Start of MATERIAL TO PROCESS

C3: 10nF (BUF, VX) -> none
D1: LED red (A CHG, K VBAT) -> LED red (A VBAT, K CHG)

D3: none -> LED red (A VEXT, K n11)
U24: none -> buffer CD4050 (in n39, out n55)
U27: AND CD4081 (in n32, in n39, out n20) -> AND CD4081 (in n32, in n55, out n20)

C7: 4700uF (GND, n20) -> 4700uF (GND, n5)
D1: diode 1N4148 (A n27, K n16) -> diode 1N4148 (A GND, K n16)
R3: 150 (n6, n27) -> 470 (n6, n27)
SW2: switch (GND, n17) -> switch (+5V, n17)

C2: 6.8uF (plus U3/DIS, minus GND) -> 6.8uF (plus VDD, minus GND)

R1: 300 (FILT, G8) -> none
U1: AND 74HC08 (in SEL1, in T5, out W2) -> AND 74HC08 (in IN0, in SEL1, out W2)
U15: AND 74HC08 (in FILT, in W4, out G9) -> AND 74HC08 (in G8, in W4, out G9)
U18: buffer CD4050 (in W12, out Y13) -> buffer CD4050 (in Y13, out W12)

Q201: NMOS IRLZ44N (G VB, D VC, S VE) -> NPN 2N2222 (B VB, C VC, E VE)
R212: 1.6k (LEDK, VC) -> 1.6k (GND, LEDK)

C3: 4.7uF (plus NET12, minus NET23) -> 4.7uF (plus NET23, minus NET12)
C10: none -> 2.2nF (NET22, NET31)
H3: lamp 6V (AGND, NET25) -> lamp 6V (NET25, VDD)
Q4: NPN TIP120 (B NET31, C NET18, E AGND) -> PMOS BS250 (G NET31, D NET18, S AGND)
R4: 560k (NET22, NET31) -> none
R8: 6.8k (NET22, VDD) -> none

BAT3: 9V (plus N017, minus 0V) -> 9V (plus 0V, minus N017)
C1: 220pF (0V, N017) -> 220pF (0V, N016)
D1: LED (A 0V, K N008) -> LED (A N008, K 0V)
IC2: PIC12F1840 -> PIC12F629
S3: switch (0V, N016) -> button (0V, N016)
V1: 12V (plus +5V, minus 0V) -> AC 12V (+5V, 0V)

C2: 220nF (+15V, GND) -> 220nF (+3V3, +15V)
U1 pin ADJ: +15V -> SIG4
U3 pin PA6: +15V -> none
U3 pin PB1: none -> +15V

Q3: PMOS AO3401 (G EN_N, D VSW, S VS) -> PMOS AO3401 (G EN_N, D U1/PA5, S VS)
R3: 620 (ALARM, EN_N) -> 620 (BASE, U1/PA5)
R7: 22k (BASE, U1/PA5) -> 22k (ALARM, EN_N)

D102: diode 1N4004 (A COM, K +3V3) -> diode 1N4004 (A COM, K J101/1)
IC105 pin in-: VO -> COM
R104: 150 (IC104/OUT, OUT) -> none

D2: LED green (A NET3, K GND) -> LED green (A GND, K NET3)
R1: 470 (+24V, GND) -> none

End of MATERIAL TO PROCESS

# DIRECTIONS
An exact copy of every record is what the answer must contain.

# COMPLETED EXERCISE
C3: 10nF (BUF, VX) -> none
D1: LED red (A CHG, K VBAT) -> LED red (A VBAT, K CHG)

D3: none -> LED red (A VEXT, K n11)
U24: none -> buffer CD4050 (in n39, out n55)
U27: AND CD4081 (in n32, in n39, out n20) -> AND CD4081 (in n32, in n55, out n20)

C7: 4700uF (GND, n20) -> 4700uF (GND, n5)
D1: diode 1N4148 (A n27, K n16) -> diode 1N4148 (A GND, K n16)
R3: 150 (n6, n27) -> 470 (n6, n27)
SW2: switch (GND, n17) -> switch (+5V, n17)

C2: 6.8uF (plus U3/DIS, minus GND) -> 6.8uF (plus VDD, minus GND)

R1: 300 (FILT, G8) -> none
U1: AND 74HC08 (in SEL1, in T5, out W2) -> AND 74HC08 (in IN0, in SEL1, out W2)
U15: AND 74HC08 (in FILT, in W4, out G9) -> AND 74HC08 (in G8, in W4, out G9)
U18: buffer CD4050 (in W12, out Y13) -> buffer CD4050 (in Y13, out W12)

Q201: NMOS IRLZ44N (G VB, D VC, S VE) -> NPN 2N2222 (B VB, C VC, E VE)
R212: 1.6k (LEDK, VC) -> 1.6k (GND, LEDK)

C3: 4.7uF (plus NET12, minus NET23) -> 4.7uF (plus NET23, minus NET12)
C10: none -> 2.2nF (NET22, NET31)
H3: lamp 6V (AGND, NET25) -> lamp 6V (NET25, VDD)
Q4: NPN TIP120 (B NET31, C NET18, E AGND) -> PMOS BS250 (G NET31, D NET18, S AGND)
R4: 560k (NET22, NET31) -> none
R8: 6.8k (NET22, VDD) -> none

BAT3: 9V (plus N017, minus 0V) -> 9V (plus 0V, minus N017)
C1: 220pF (0V, N017) -> 220pF (0V, N016)
D1: LED (A 0V, K N008) -> LED (A N008, K 0V)
IC2: PIC12F1840 -> PIC12F629
S3: switch (0V, N016) -> button (0V, N016)
V1: 12V (plus +5V, minus 0V) -> AC 12V (+5V, 0V)

C2: 220nF (+15V, GND) -> 220nF (+3V3, +15V)
U1 pin ADJ: +15V -> SIG4
U3 pin PA6: +15V -> none
U3 pin PB1: none -> +15V

Q3: PMOS AO3401 (G EN_N, D VSW, S VS) -> PMOS AO3401 (G EN_N, D U1/PA5, S VS)
R3: 620 (ALARM, EN_N) -> 620 (BASE, U1/PA5)
R7: 22k (BASE, U1/PA5) -> 22k (ALARM, EN_N)

D102: diode 1N4004 (A COM, K +3V3) -> diode 1N4004 (A COM, K J101/1)
IC105 pin in-: VO -> COM
R104: 150 (IC104/OUT, OUT) -> none

D2: LED green (A NET3, K GND) -> LED green (A GND, K NET3)
R1: 470 (+24V, GND) -> none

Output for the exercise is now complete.